Start of Block
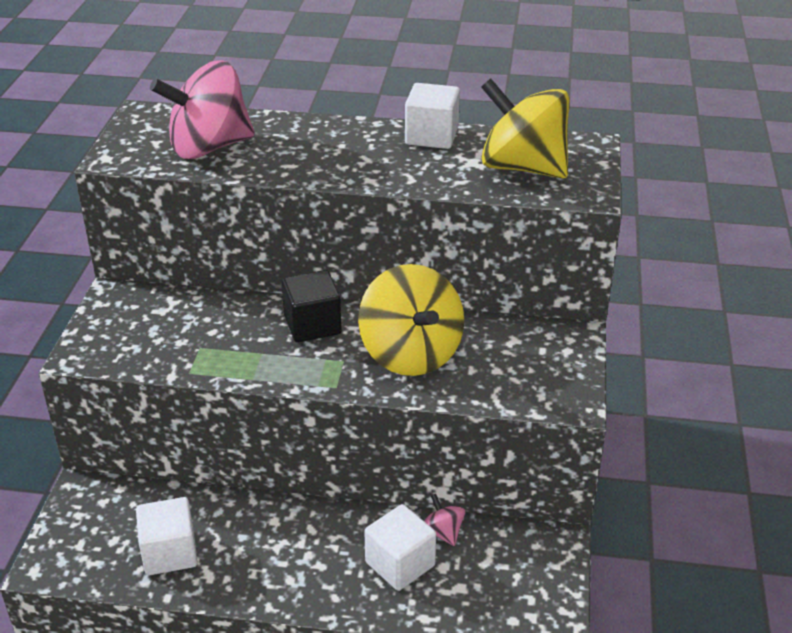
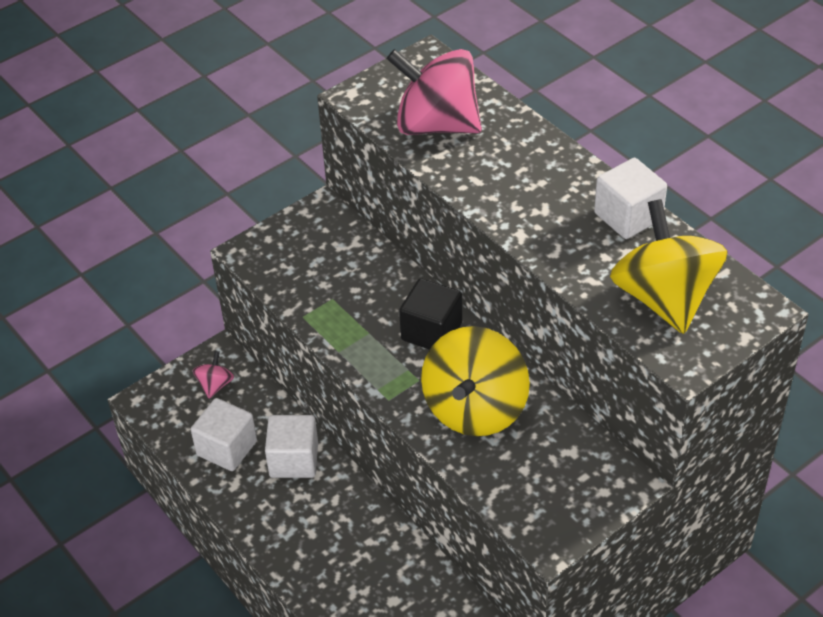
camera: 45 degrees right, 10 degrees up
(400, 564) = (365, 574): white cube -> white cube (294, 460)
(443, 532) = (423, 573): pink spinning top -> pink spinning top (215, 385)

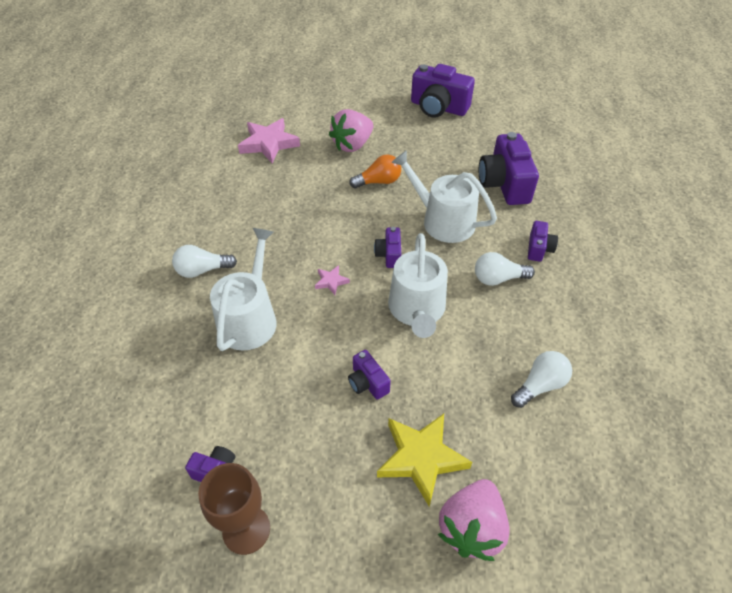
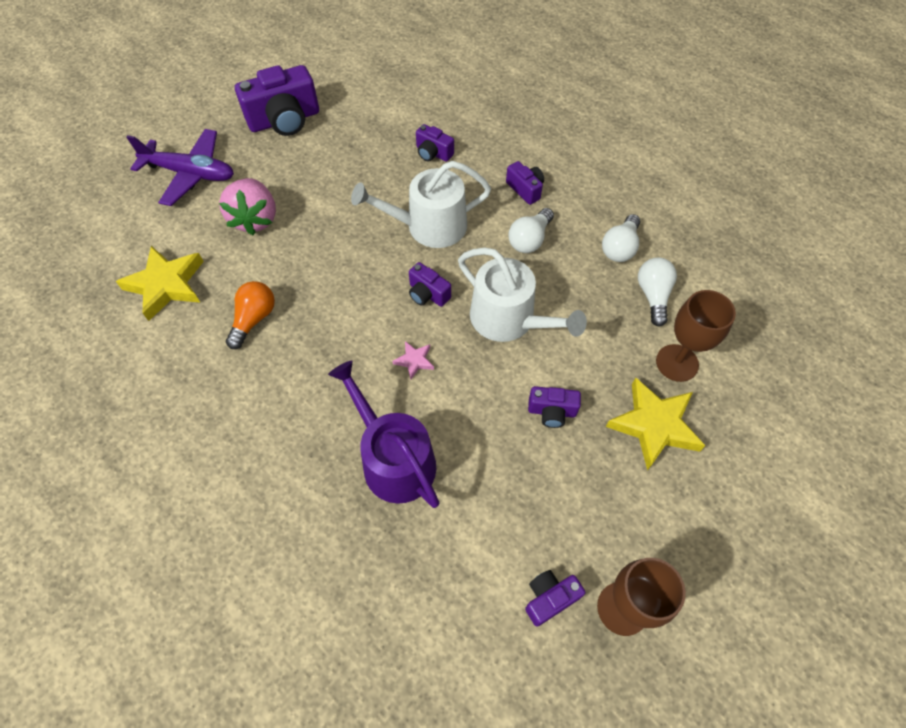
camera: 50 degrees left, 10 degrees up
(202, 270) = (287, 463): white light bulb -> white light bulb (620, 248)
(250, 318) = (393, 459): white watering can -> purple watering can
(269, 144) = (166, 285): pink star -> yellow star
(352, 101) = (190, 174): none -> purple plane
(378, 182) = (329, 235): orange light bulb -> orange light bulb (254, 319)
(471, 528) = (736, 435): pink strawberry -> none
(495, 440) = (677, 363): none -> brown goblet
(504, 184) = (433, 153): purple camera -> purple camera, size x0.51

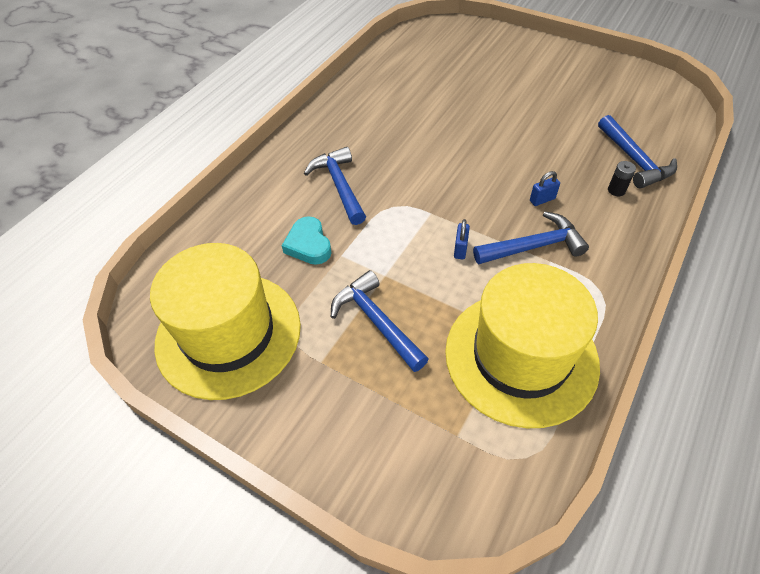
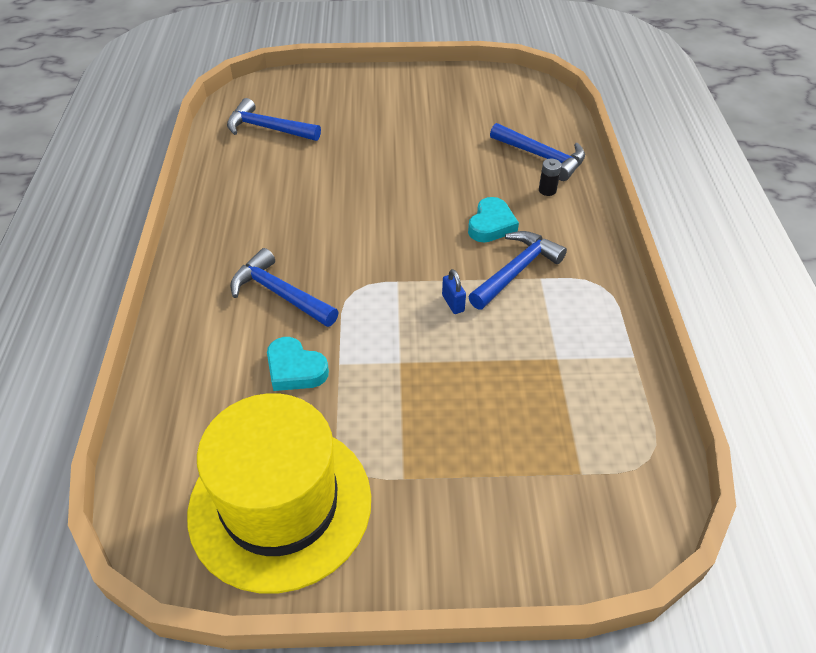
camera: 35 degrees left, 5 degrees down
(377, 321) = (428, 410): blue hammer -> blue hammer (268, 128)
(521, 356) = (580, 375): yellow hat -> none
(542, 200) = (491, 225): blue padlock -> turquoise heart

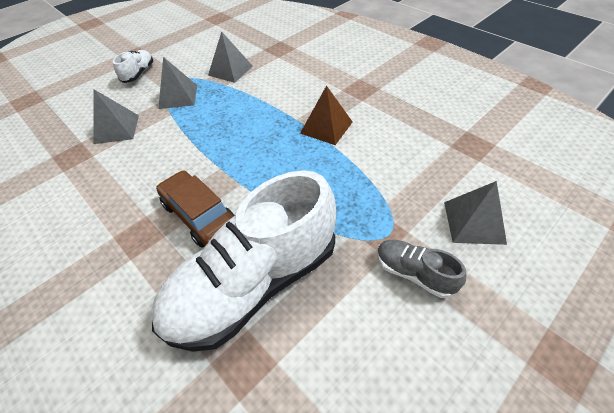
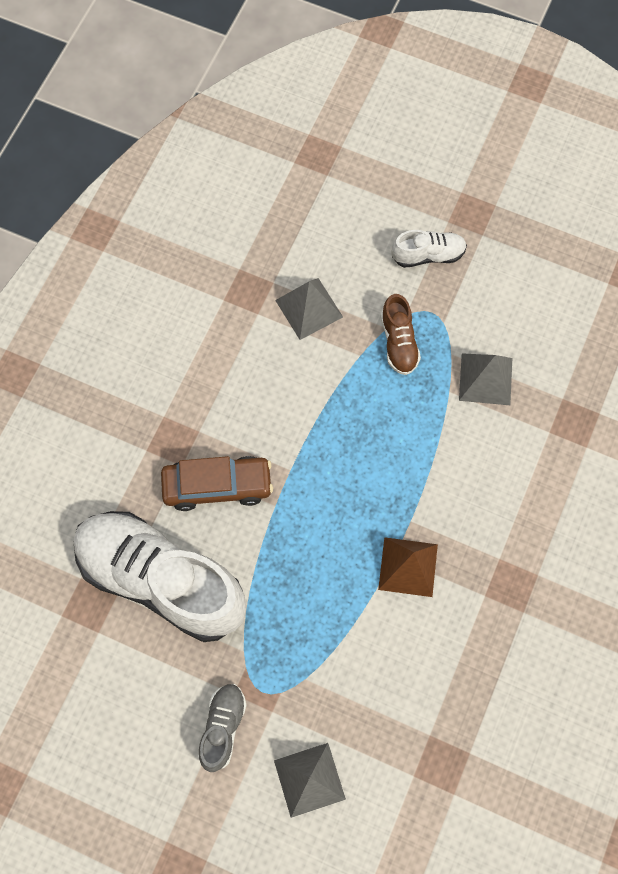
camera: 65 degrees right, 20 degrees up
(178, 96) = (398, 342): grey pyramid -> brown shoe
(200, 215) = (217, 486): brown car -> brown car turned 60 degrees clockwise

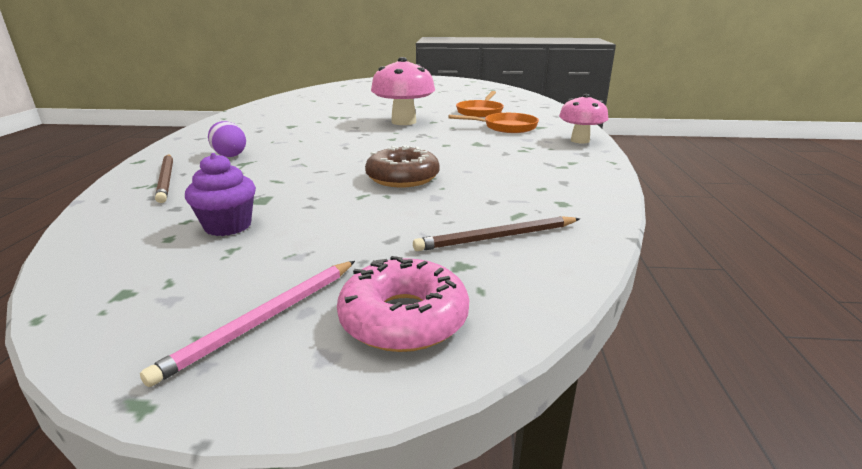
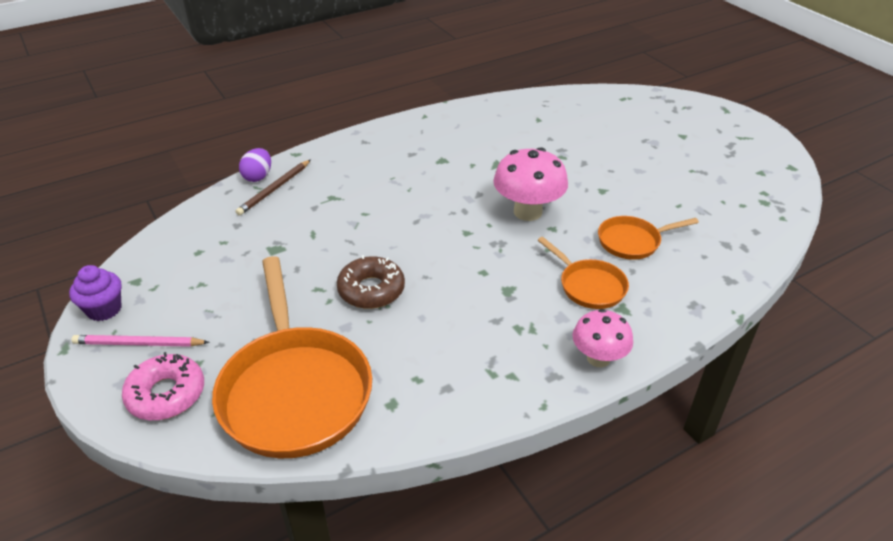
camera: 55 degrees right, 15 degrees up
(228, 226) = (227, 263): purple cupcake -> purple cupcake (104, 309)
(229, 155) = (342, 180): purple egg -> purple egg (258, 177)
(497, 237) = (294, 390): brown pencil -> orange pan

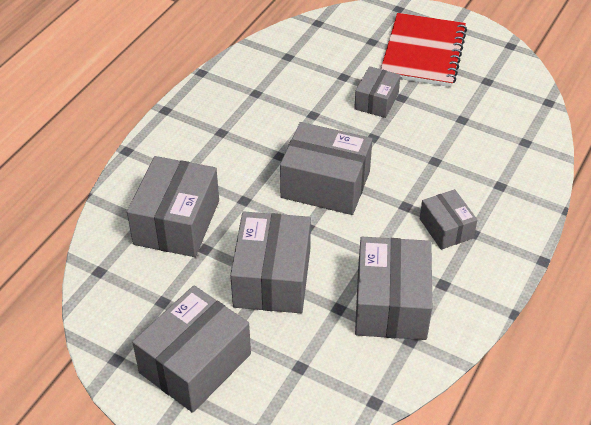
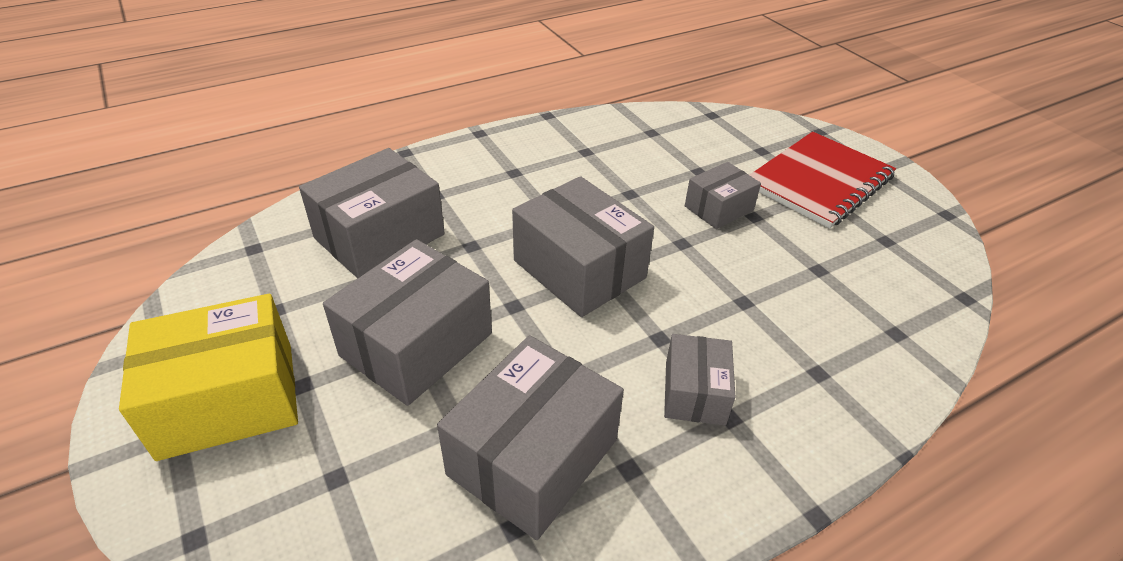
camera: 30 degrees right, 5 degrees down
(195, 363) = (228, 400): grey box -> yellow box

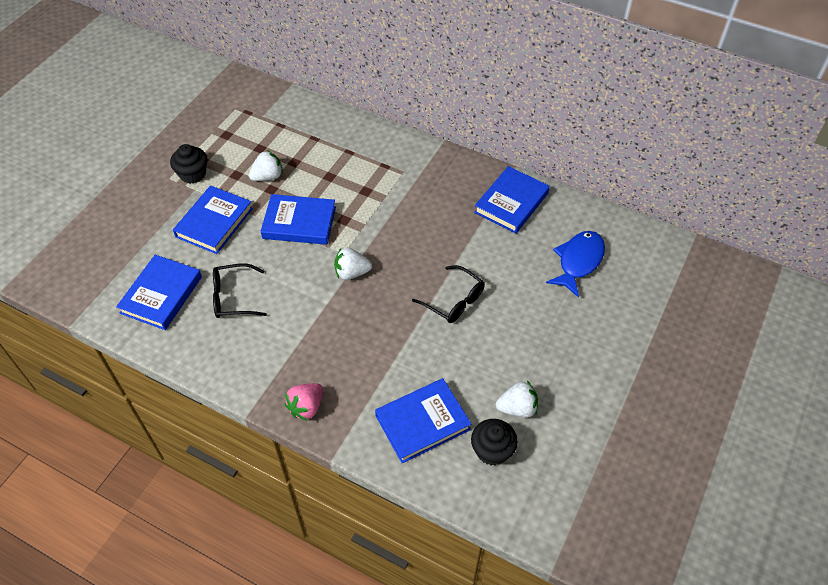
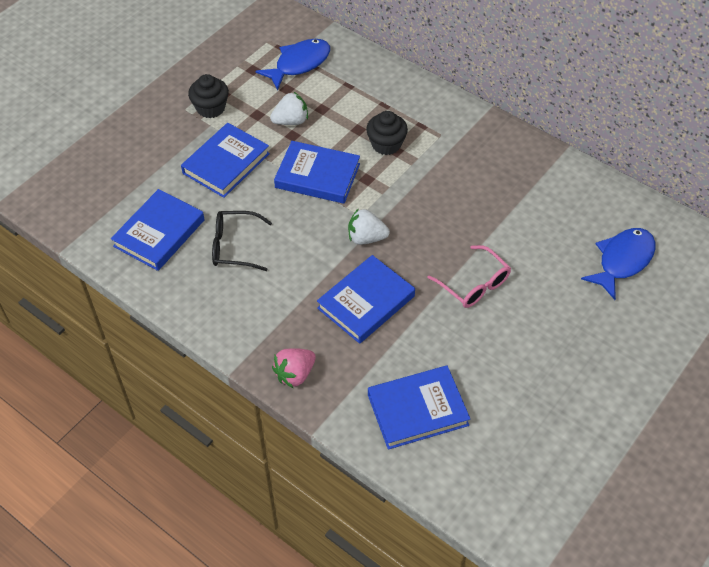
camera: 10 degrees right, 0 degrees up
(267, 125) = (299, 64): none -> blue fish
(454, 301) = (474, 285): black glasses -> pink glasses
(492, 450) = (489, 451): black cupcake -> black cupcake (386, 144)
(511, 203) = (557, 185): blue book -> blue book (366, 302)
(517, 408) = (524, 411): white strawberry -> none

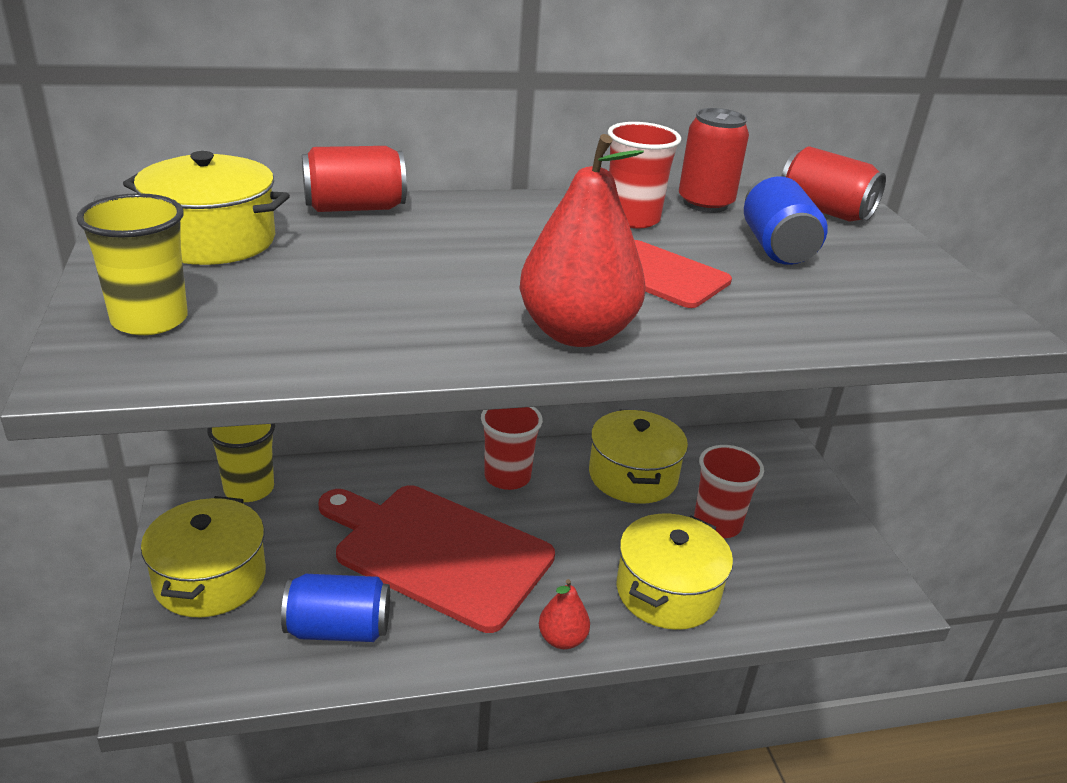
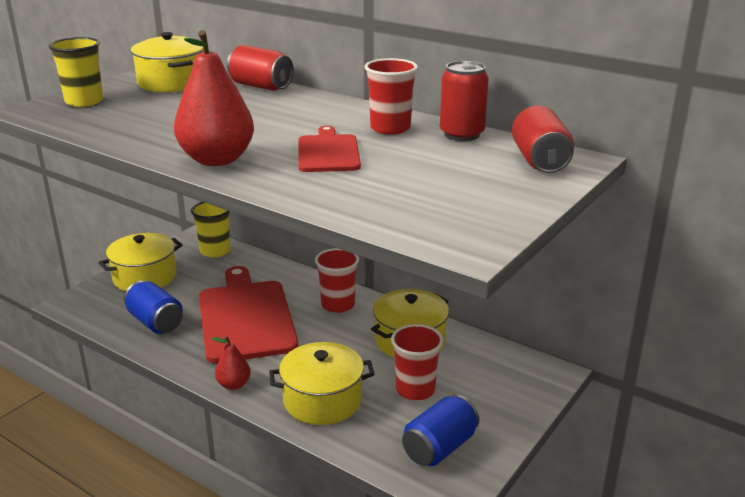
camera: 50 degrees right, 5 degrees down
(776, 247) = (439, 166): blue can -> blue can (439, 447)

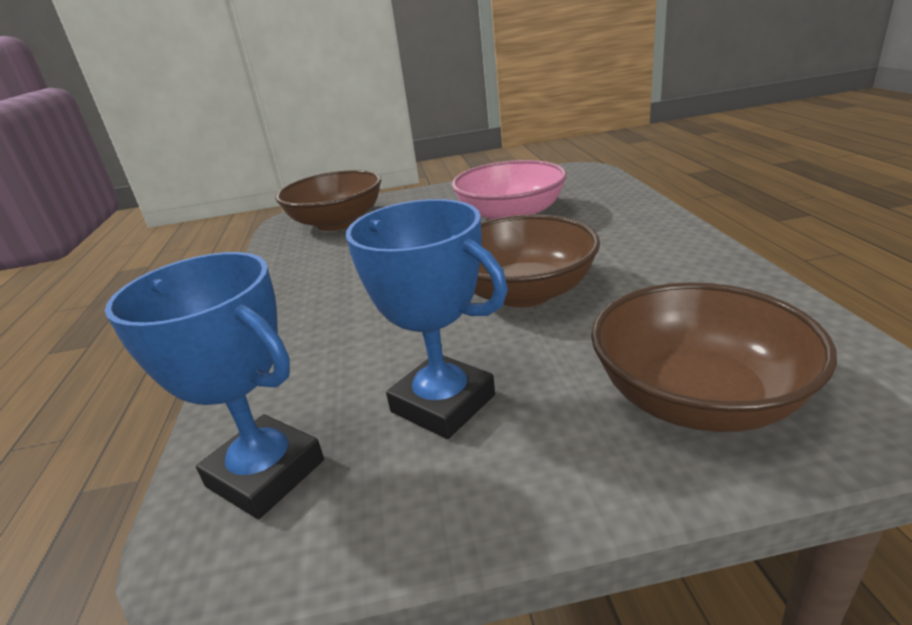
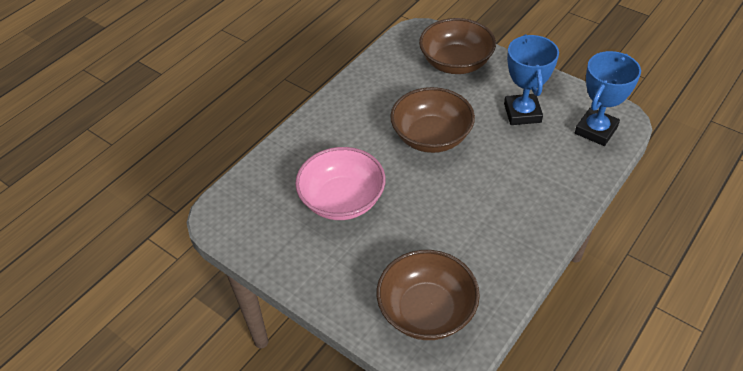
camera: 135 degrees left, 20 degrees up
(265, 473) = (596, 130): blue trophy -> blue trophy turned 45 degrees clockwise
End of Block
Using the data above, which lines fall from the one with "(352, 101) = (190, 174): none -> purple plane" through the one with "(178, 96) = (398, 342): grey"? Repeat them exactly, ends included, minus any pictures.

### THE COMPLETED TASK
(352, 101) = (190, 174): none -> purple plane
(378, 182) = (329, 235): orange light bulb -> orange light bulb (254, 319)
(471, 528) = (736, 435): pink strawberry -> none
(495, 440) = (677, 363): none -> brown goblet
(504, 184) = (433, 153): purple camera -> purple camera, size x0.51

camera: 35 degrees left, 5 degrees down
(377, 321) = (428, 410): blue hammer -> blue hammer (268, 128)
(521, 356) = (580, 375): yellow hat -> none
(542, 200) = (491, 225): blue padlock -> turquoise heart

camera: 65 degrees right, 20 degrees up
(178, 96) = (398, 342): grey pyramid -> brown shoe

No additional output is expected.